Description of the task
Take the entries that follow and return exactly the lines from the one holding "grey brick E1:F1" through the one holding "yellow brick I9", both included. Nothing else is needed.

Provided data
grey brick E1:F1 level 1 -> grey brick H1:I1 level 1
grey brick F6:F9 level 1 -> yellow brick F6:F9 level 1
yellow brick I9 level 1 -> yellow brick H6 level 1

...

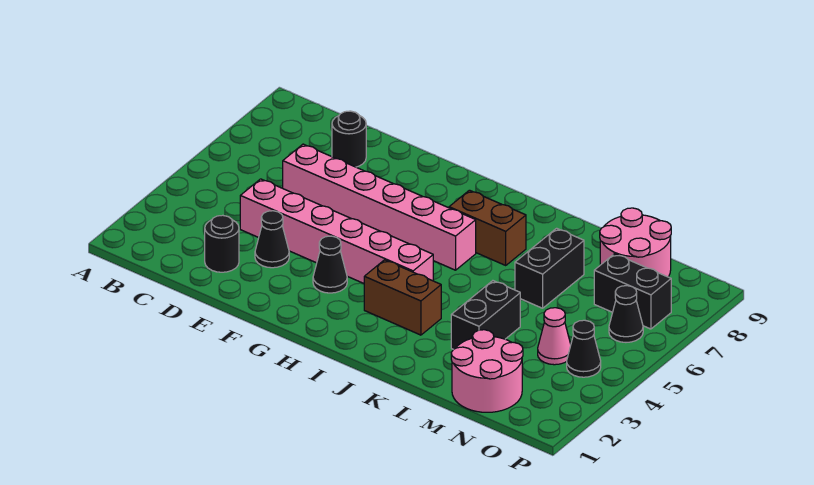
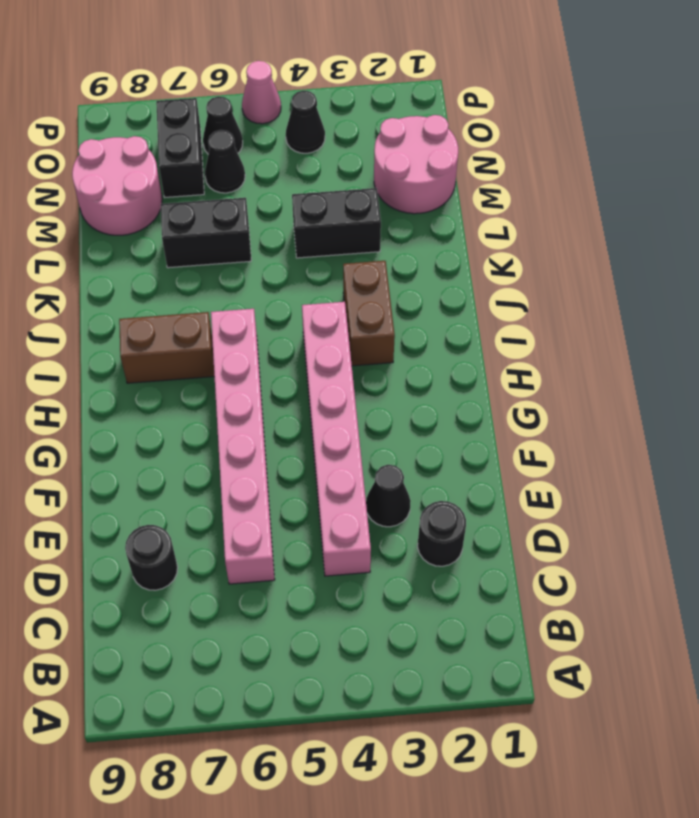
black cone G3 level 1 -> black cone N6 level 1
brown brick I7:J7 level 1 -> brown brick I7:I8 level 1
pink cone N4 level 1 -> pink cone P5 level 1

Solved exercise
grey brick E1:F1 level 1 -> grey brick H1:I1 level 1
grey brick F6:F9 level 1 -> yellow brick F6:F9 level 1
yellow brick I9 level 1 -> yellow brick H6 level 1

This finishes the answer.